■ Exercise prompt
Examine each line of the data, and copy the ones containing "none".

■ Listed entries

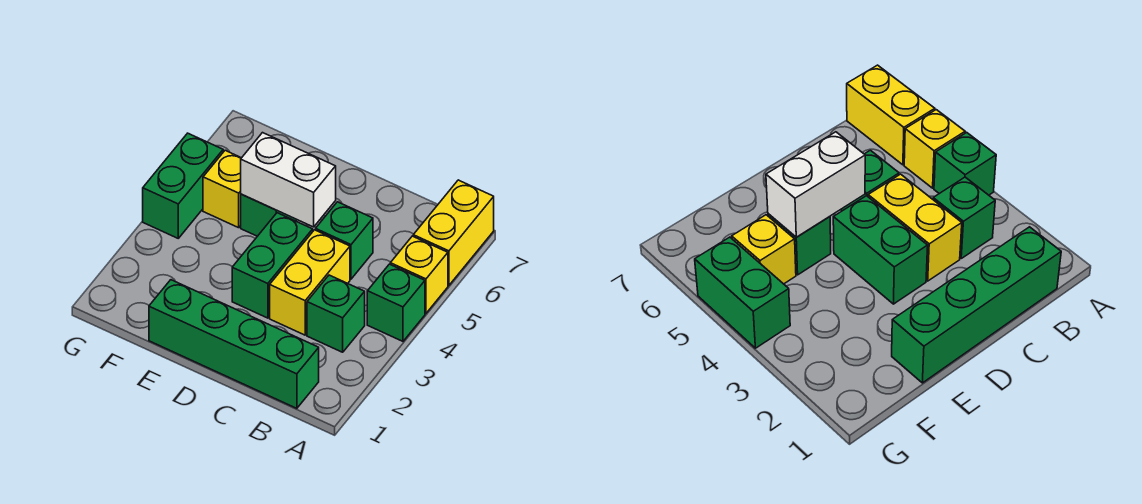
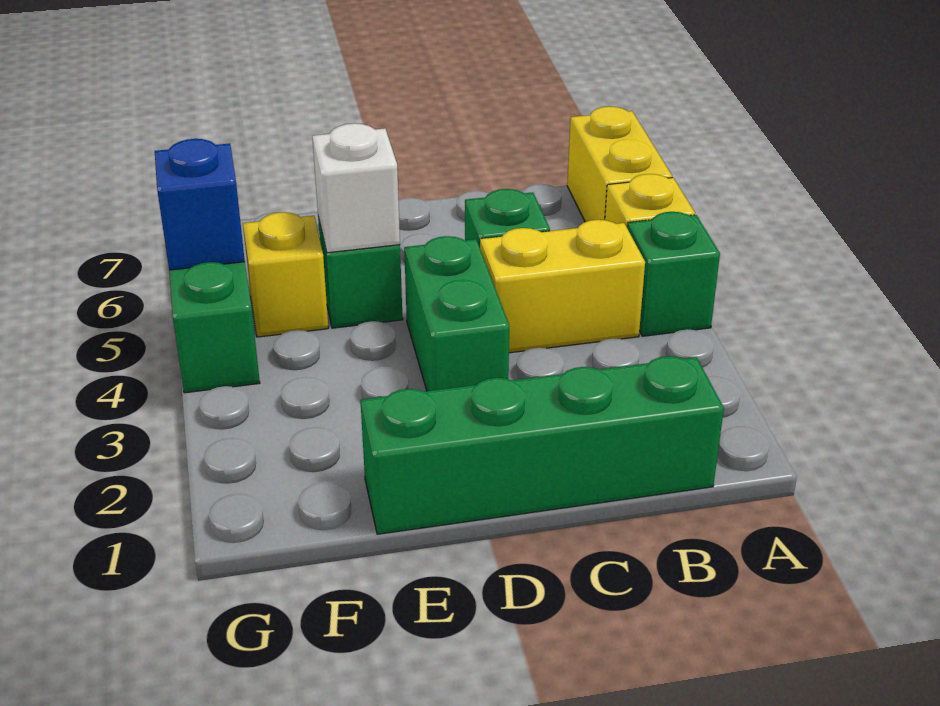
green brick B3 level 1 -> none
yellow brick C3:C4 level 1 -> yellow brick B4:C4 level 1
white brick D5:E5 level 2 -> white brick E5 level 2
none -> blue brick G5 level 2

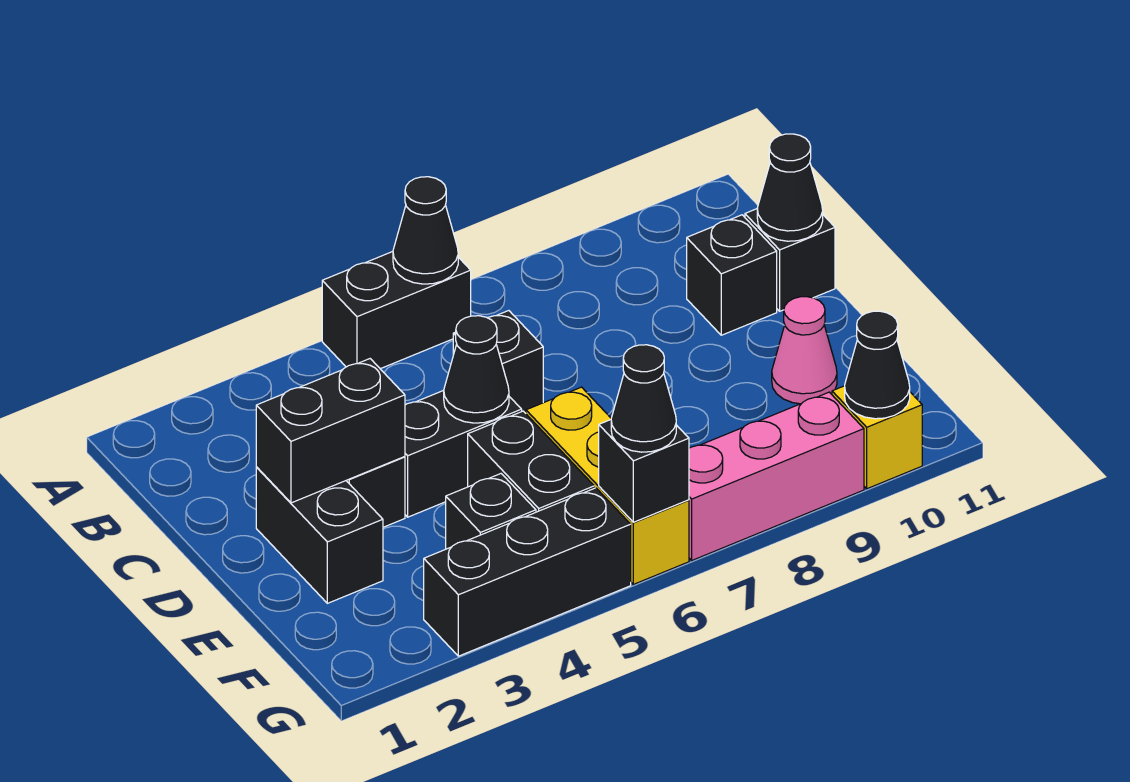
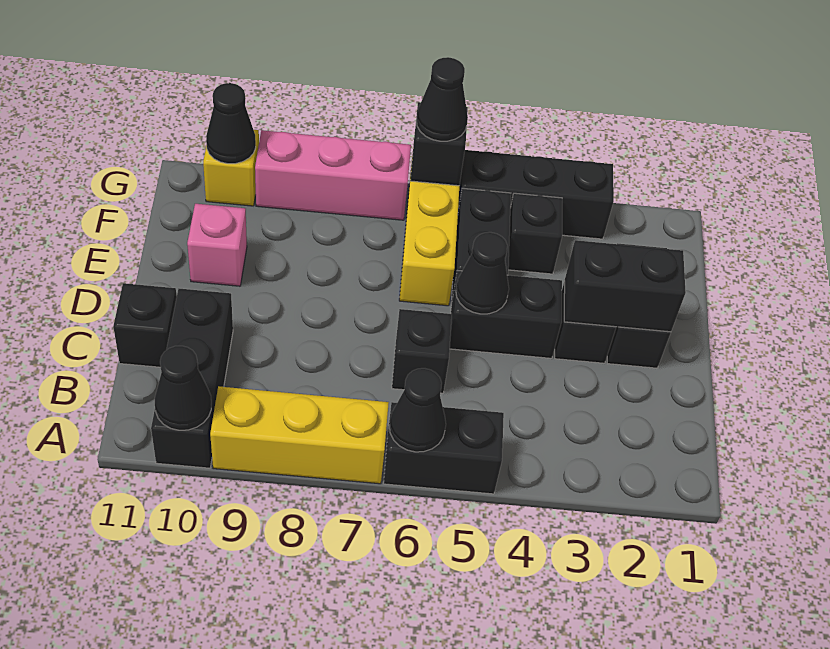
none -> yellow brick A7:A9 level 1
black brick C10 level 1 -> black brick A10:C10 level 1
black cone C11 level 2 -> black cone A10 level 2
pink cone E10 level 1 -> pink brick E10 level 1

■ Response to this task
green brick B3 level 1 -> none
none -> blue brick G5 level 2
none -> yellow brick A7:A9 level 1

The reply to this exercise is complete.